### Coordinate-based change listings
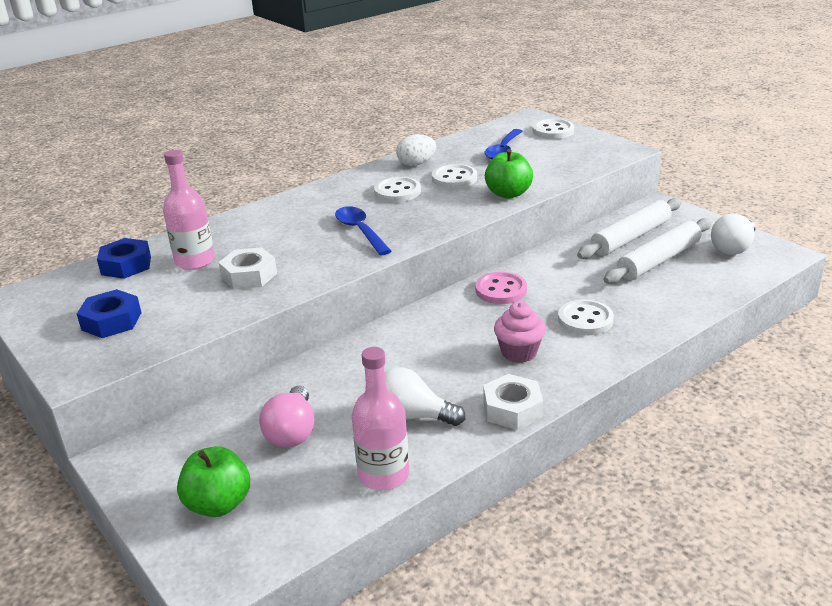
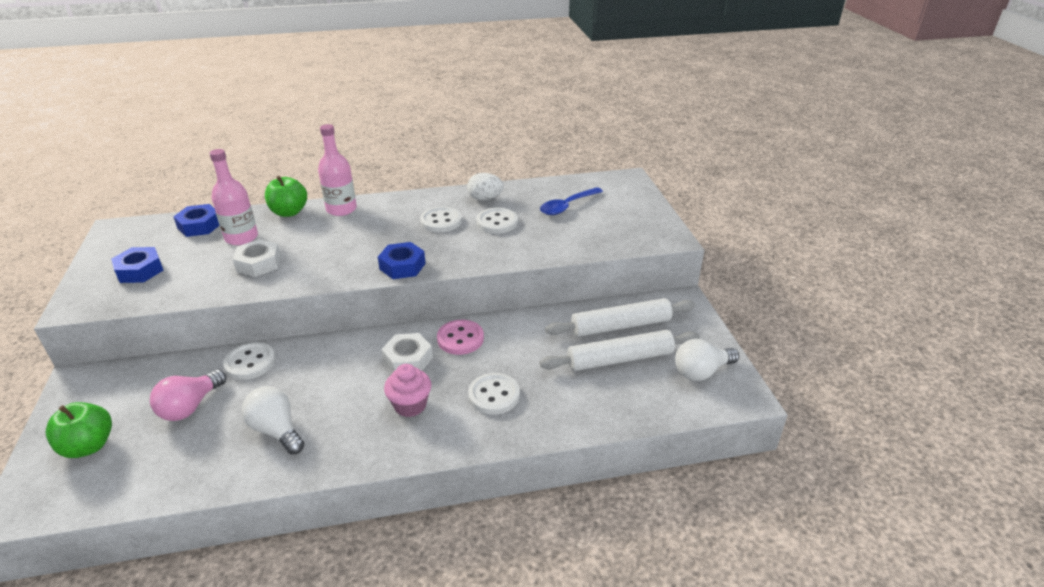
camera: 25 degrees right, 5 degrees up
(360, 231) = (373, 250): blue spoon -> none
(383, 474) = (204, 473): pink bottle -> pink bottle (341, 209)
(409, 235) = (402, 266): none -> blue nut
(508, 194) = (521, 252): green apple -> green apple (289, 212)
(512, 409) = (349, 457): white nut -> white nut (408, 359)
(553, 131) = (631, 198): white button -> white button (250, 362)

==

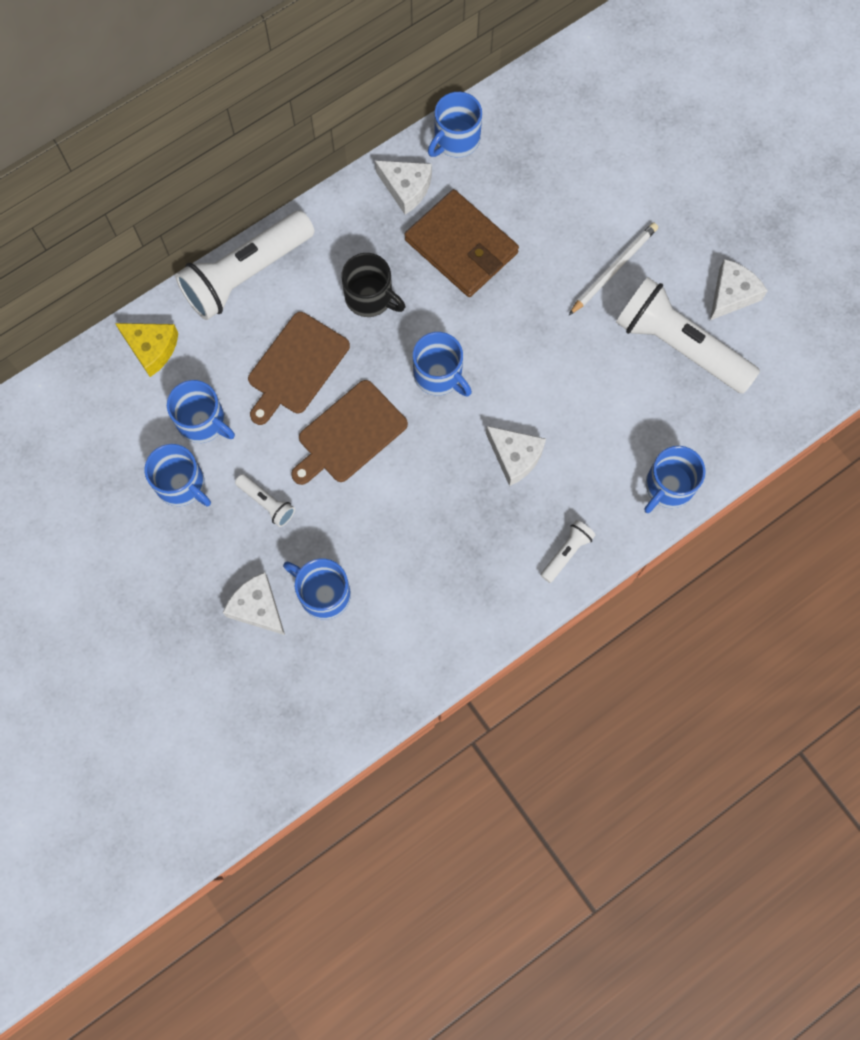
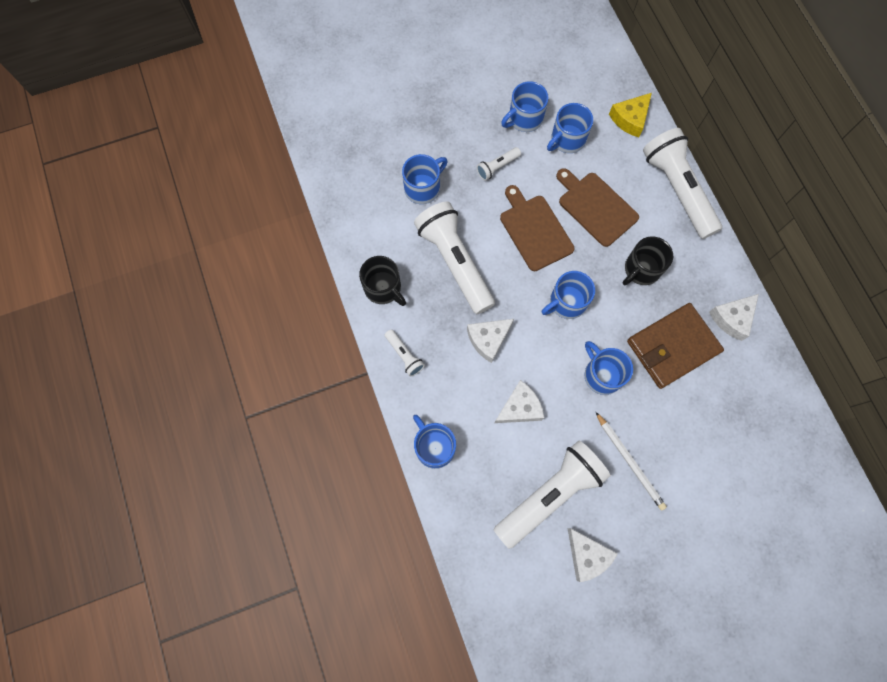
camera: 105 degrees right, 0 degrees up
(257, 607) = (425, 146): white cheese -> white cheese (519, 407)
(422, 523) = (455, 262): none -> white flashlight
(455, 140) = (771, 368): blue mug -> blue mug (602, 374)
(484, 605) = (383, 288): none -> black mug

* * *

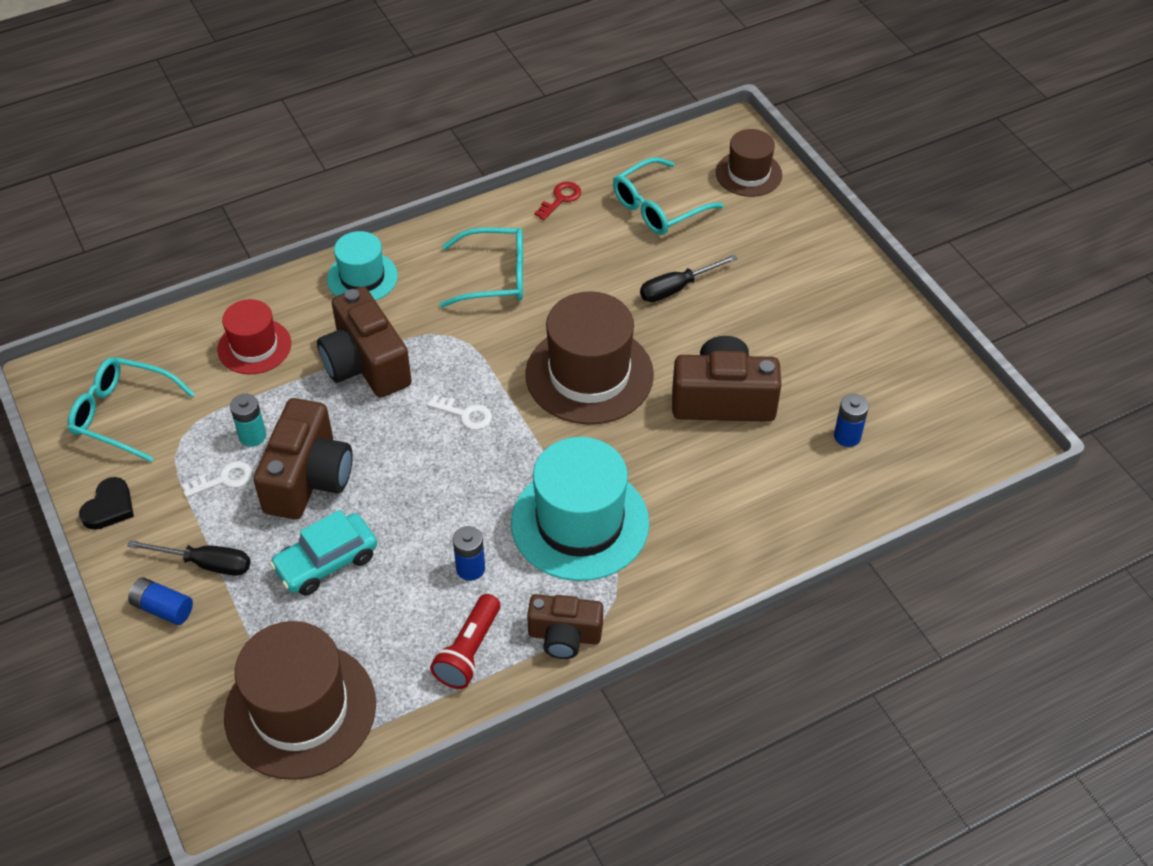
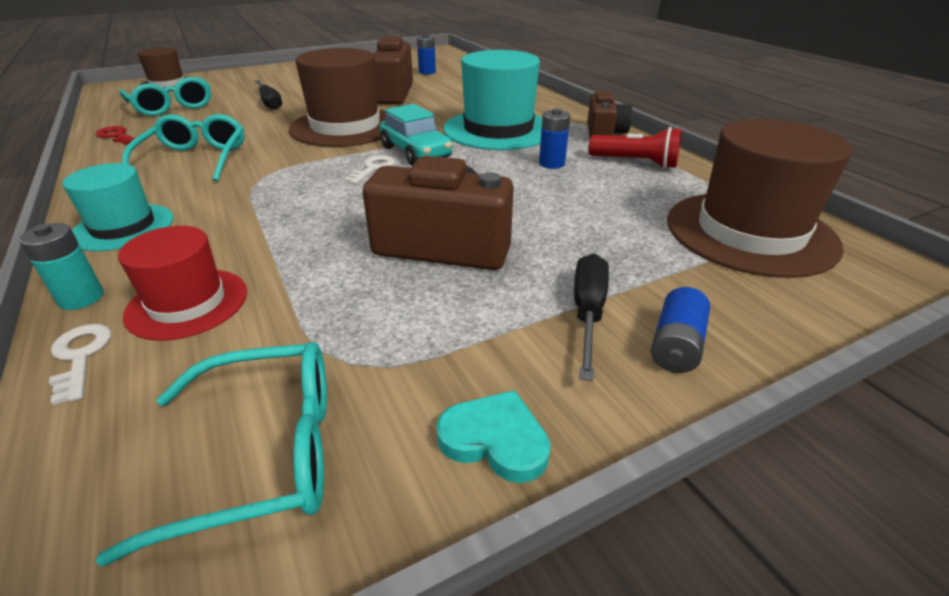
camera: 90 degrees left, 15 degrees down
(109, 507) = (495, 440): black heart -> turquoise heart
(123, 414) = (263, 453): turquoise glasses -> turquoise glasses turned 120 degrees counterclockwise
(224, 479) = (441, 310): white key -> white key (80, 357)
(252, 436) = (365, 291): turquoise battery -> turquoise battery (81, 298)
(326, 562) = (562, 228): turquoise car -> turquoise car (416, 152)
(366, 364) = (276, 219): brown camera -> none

### Work to be completed
Scan the records above for the word "blue". Copy each line that has it.

### Response to the exercise
(360, 231) = (373, 250): blue spoon -> none
(409, 235) = (402, 266): none -> blue nut
(455, 140) = (771, 368): blue mug -> blue mug (602, 374)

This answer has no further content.